* _What the task requires_: For the entries that follow, retype exactly the lines from the one containing "camera: 175 degrees left, 10 degrees up" to the one containing "(313, 283) = (370, 276): yellow", inclusive, and only those. Images stay out of the copy.

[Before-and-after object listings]
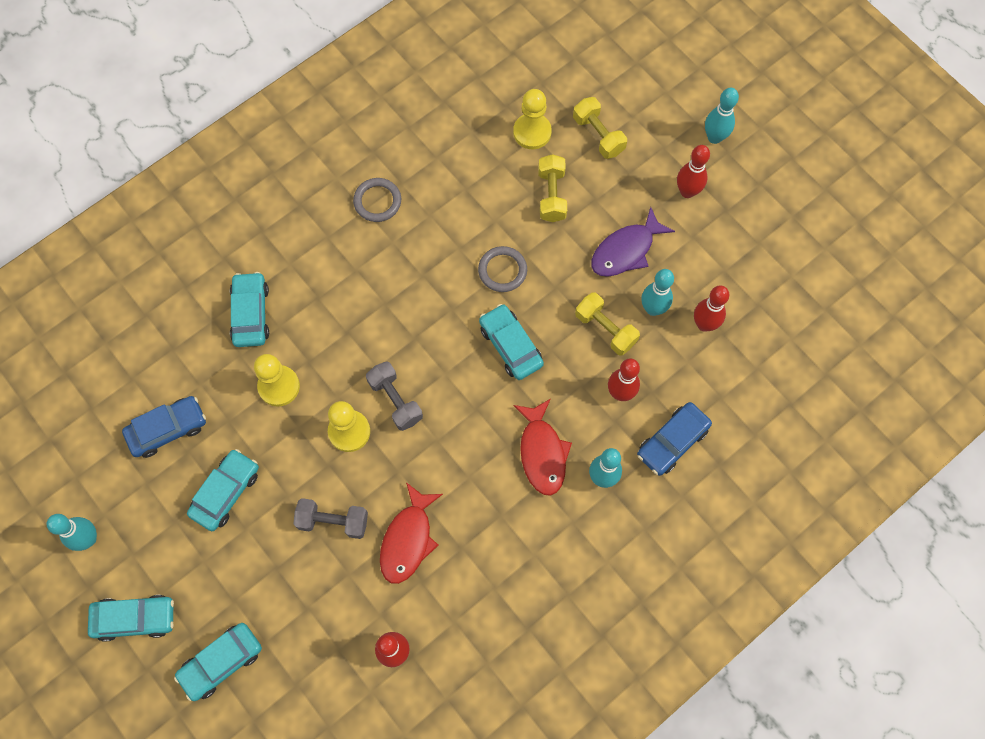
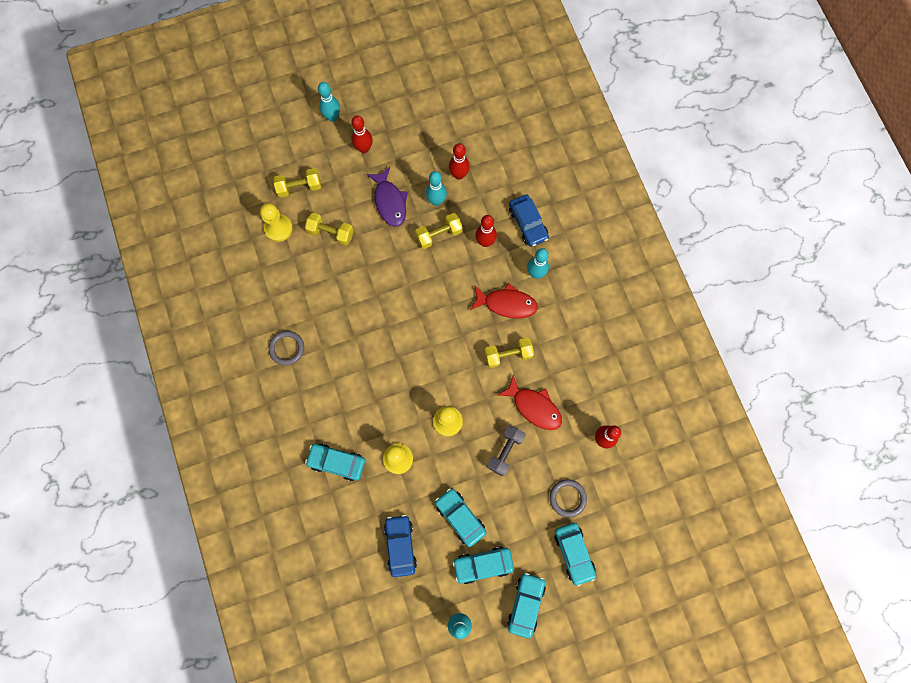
camera: 70 degrees left, 5 degrees up
(395, 400) = (437, 384): grey dumbbell -> none
(469, 479) = (508, 355): none -> yellow dumbbell
(502, 270) = (372, 284): grey ring -> grey ring (567, 498)
(511, 345) = (427, 297): turquoise car -> turquoise car (483, 564)

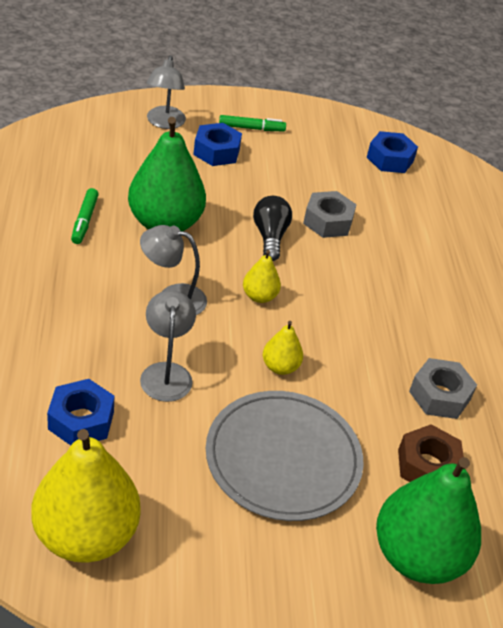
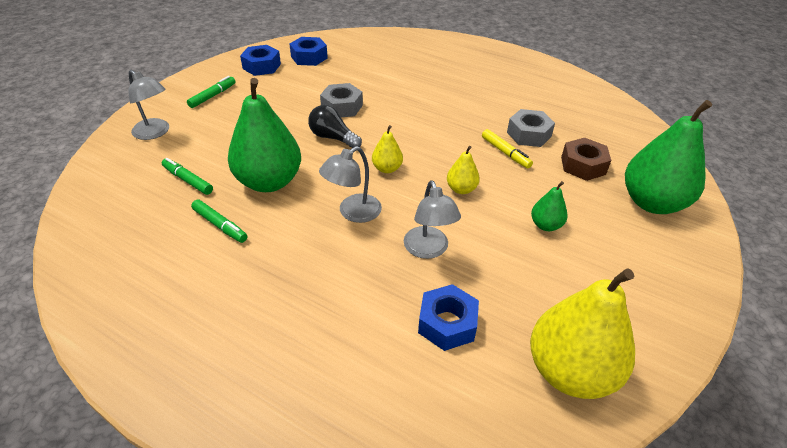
camera: 50 degrees left, 0 degrees up
(122, 174) = (188, 180): none -> green marker
(166, 373) = (428, 250): grey lamp -> grey lamp turned 135 degrees counterclockwise
(216, 151) = (218, 122): blue nut -> blue nut (262, 66)
(283, 458) = (545, 225): grey plate -> green pear
(380, 384) = (505, 153): none -> yellow marker

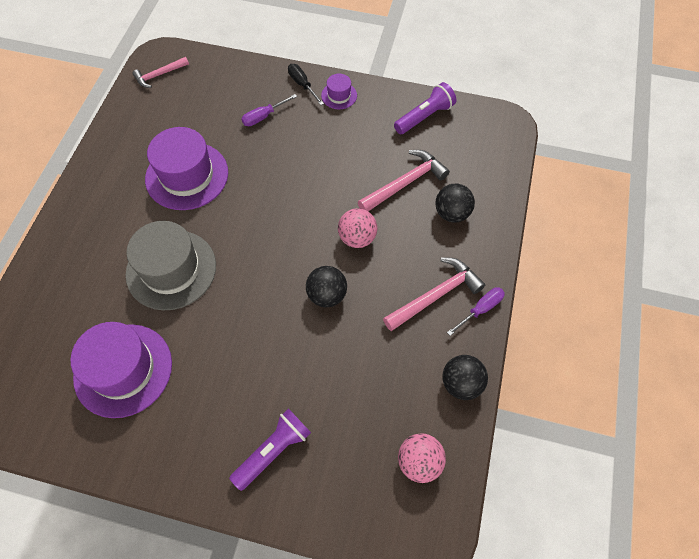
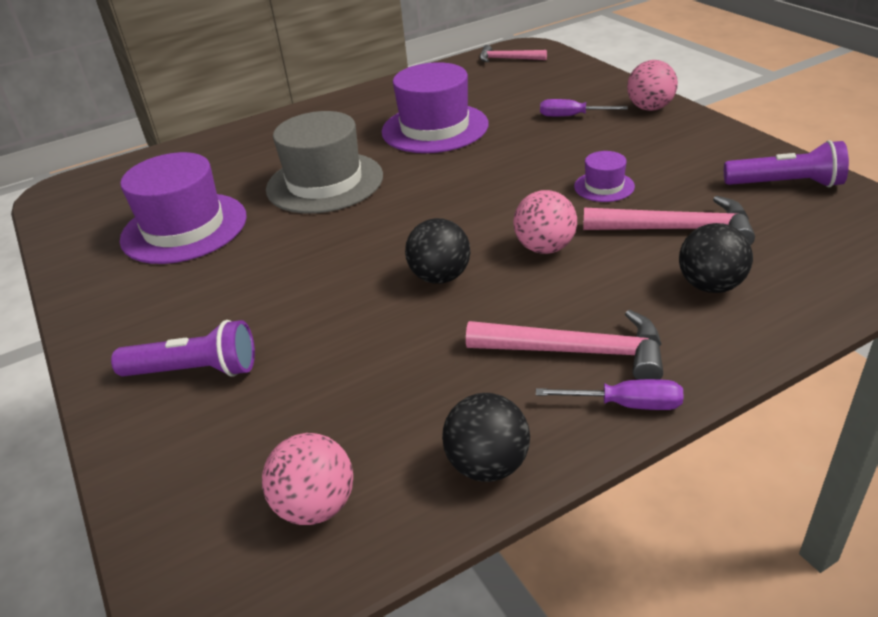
camera: 50 degrees right, 25 degrees down
(302, 84) = (650, 108): black screwdriver -> pink ball
(339, 95) = (685, 129): purple hat -> purple hat (604, 186)

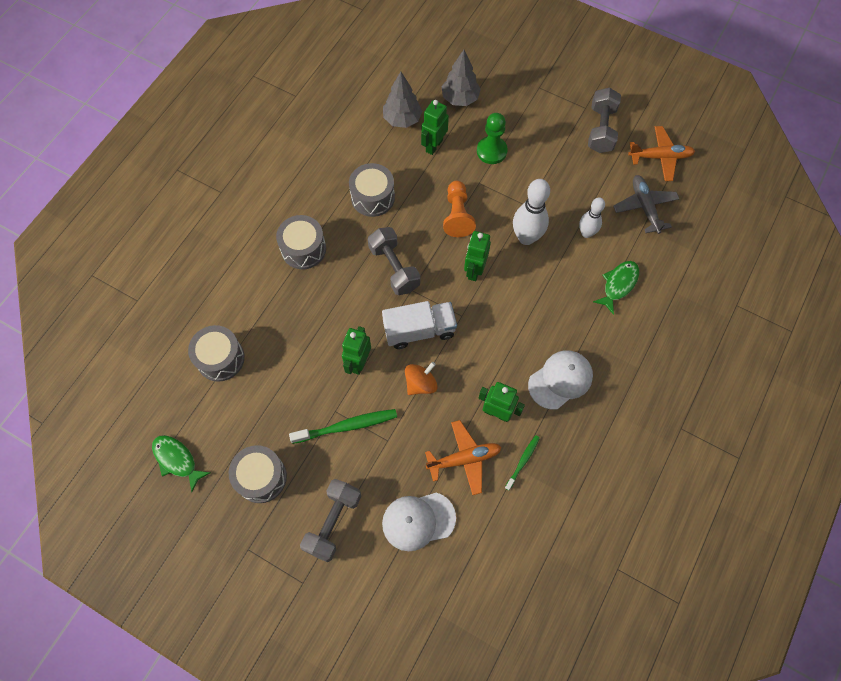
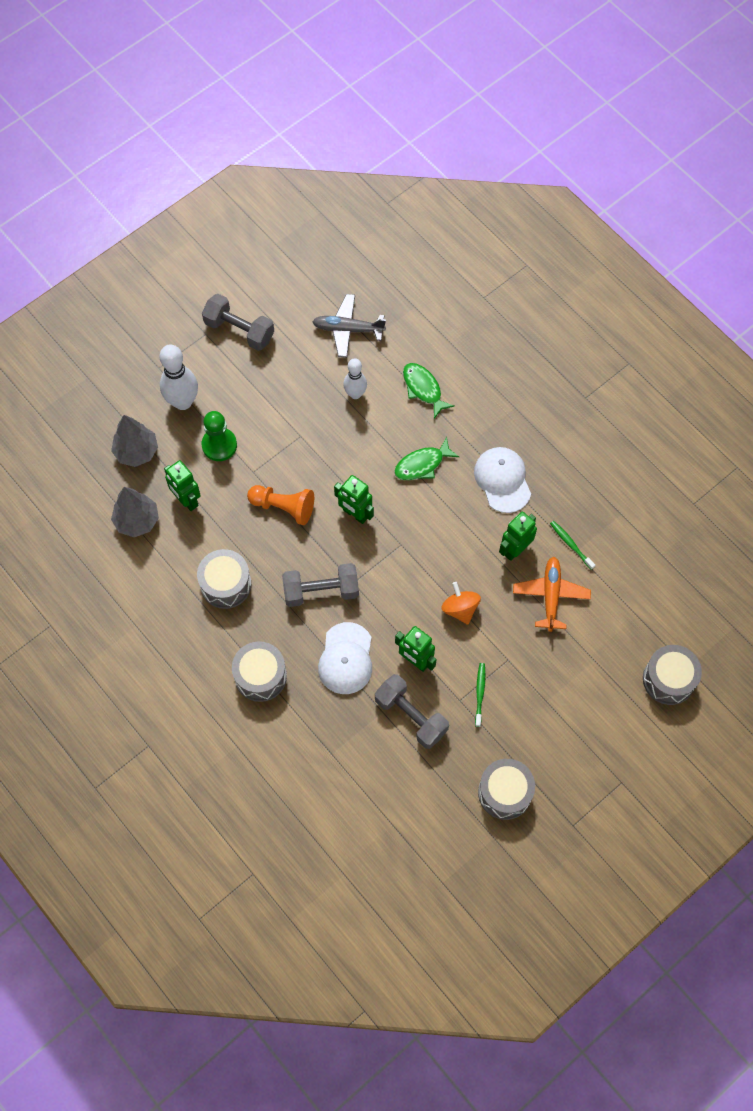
camera: 70 degrees left, 0 degrees up
(177, 460) = (457, 873): green fish -> green fish (422, 464)
(220, 358) = (359, 800): grey drum -> grey drum (668, 679)
(333, 522) = (573, 736): grey dumbbell -> grey dumbbell (411, 716)
(347, 426) = (480, 693): green toothbrush -> green toothbrush, size x0.58
(418, 521) = (596, 658): white cap -> white cap (346, 659)
(419, 330) = (402, 590): white truck -> none
(526, 237) = (337, 451): white bowling pin -> white bowling pin (183, 402)
(660, 157) = (297, 290): orange plane -> none

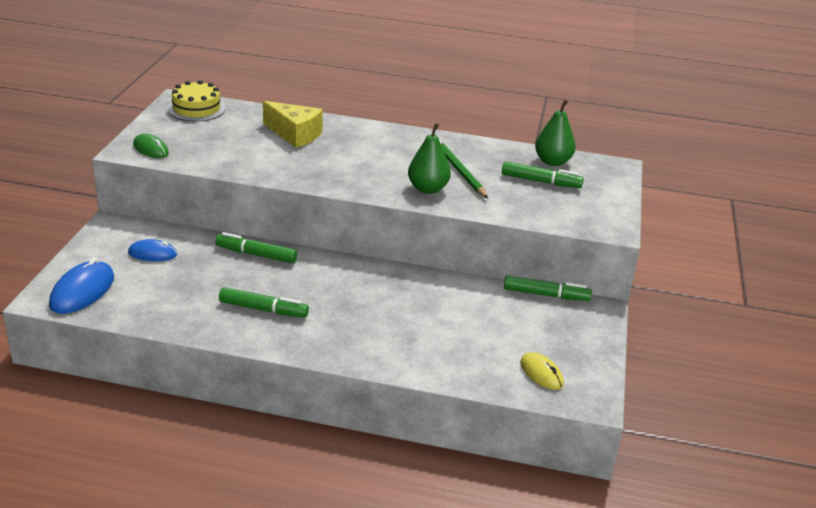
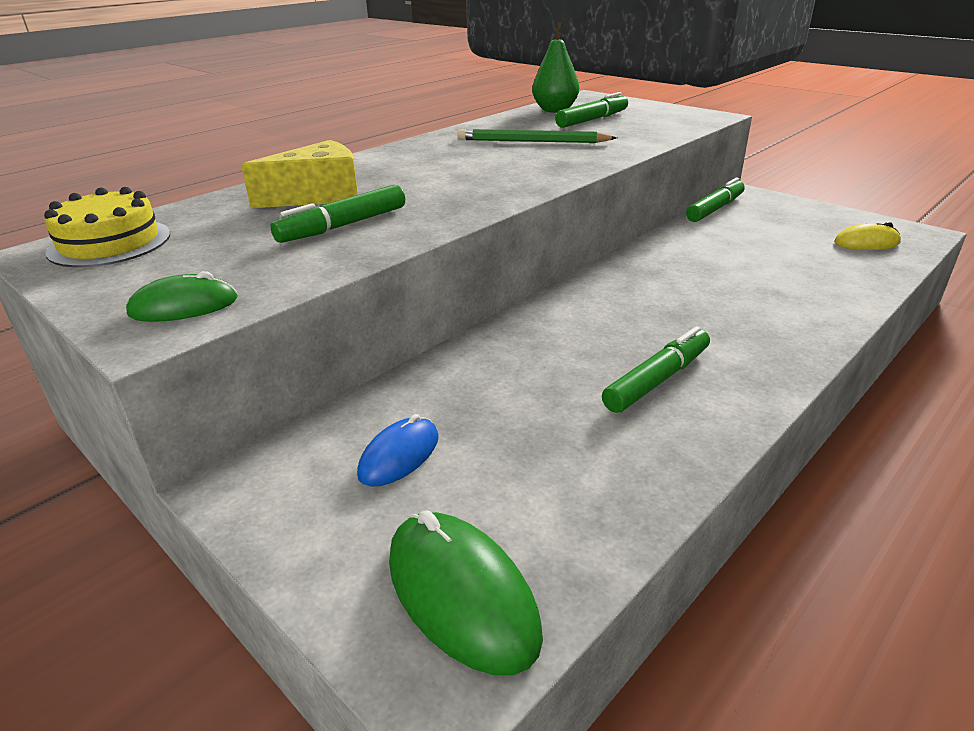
camera: 55 degrees left, 0 degrees up
(82, 291) = (461, 594): blue mouse -> green mouse
(256, 254) = (496, 351): green marker -> green marker (343, 226)
(428, 189) = (560, 159): green pear -> none

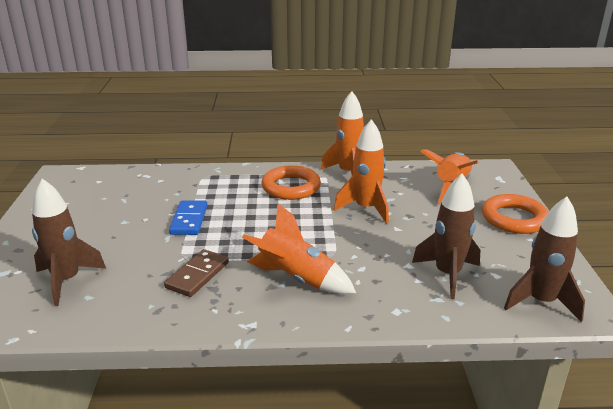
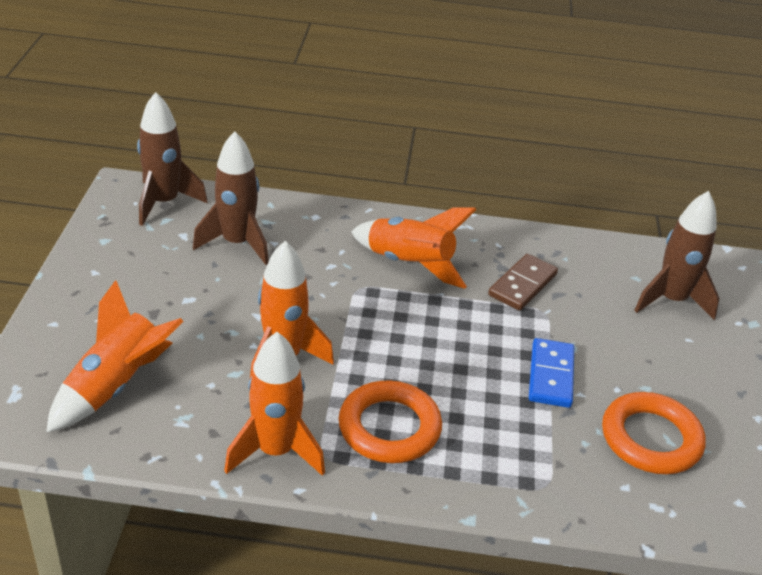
camera: 175 degrees left, 10 degrees up
(514, 219) = (82, 306): orange ring -> orange ring (651, 439)

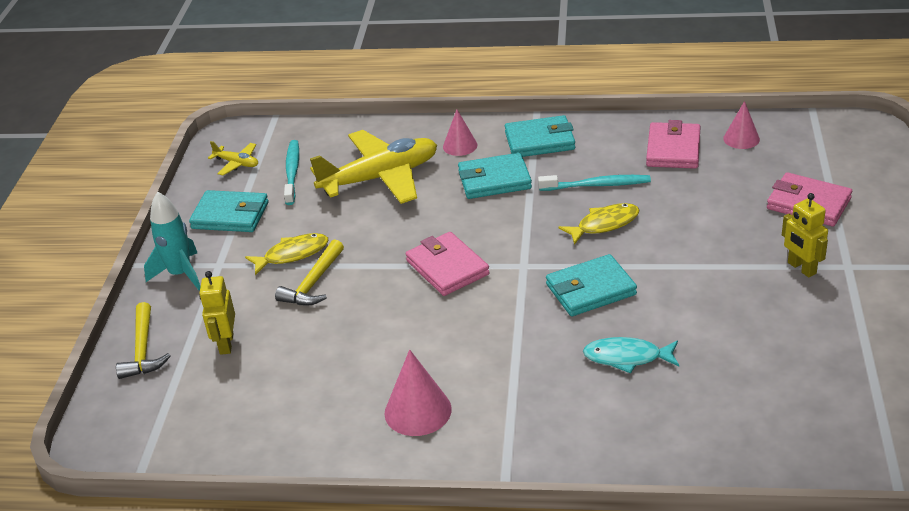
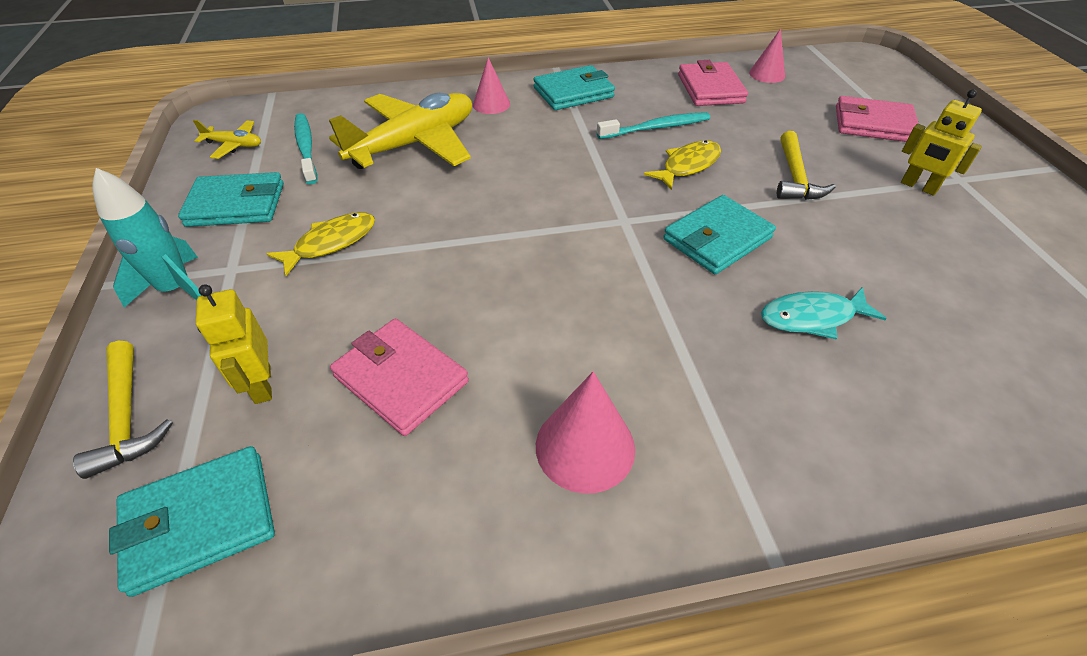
camera: 20 degrees left, 10 degrees up
(313, 283) = (370, 276): yellow hammer -> yellow hammer (795, 177)
(447, 268) = (535, 234): pink wallet -> pink wallet (401, 379)
(494, 180) = (544, 133): turquoise wallet -> turquoise wallet (200, 521)

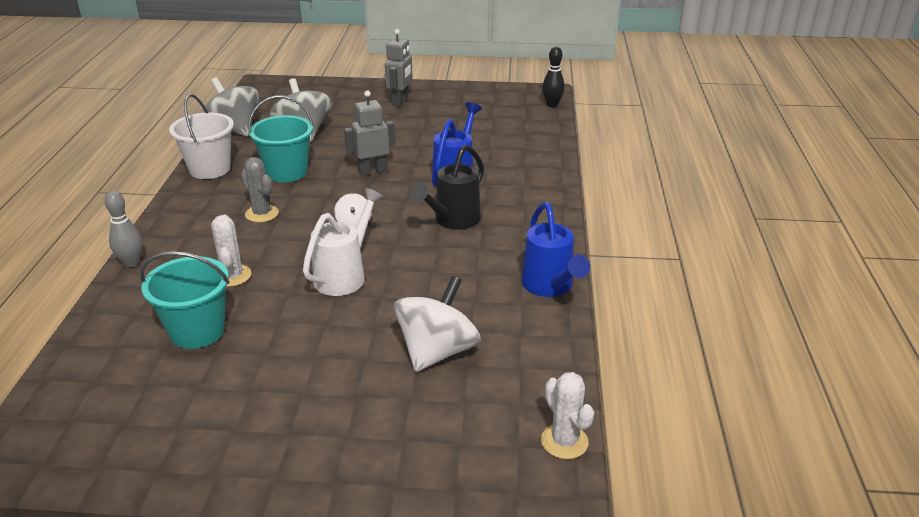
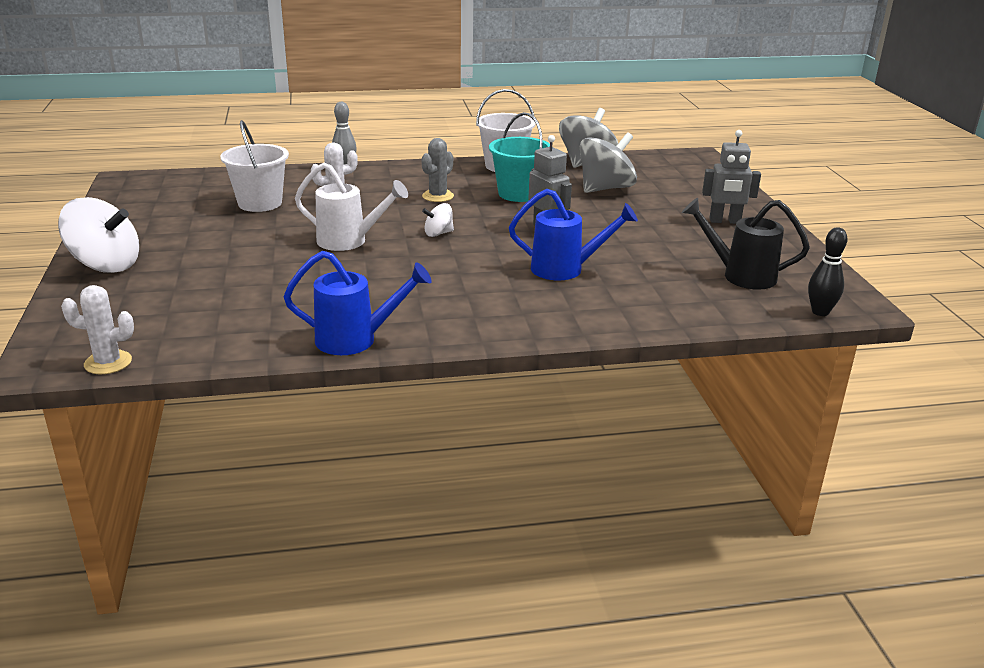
camera: 75 degrees right, 5 degrees down
(197, 331) = (260, 203): turquoise bucket -> white bucket
(437, 351) = (239, 293): white spinning top -> white spinning top (106, 265)
(453, 220) = (467, 277): black watering can -> black watering can (741, 276)
(550, 286) = (355, 340): blue watering can -> blue watering can turned 150 degrees counterclockwise
(564, 441) = (108, 363): white cactus -> white cactus turned 45 degrees clockwise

* _Exercise response_:
camera: 175 degrees left, 10 degrees up
(514, 219) = (82, 306): orange ring -> orange ring (651, 439)

camera: 20 degrees left, 10 degrees up
(313, 283) = (370, 276): yellow hammer -> yellow hammer (795, 177)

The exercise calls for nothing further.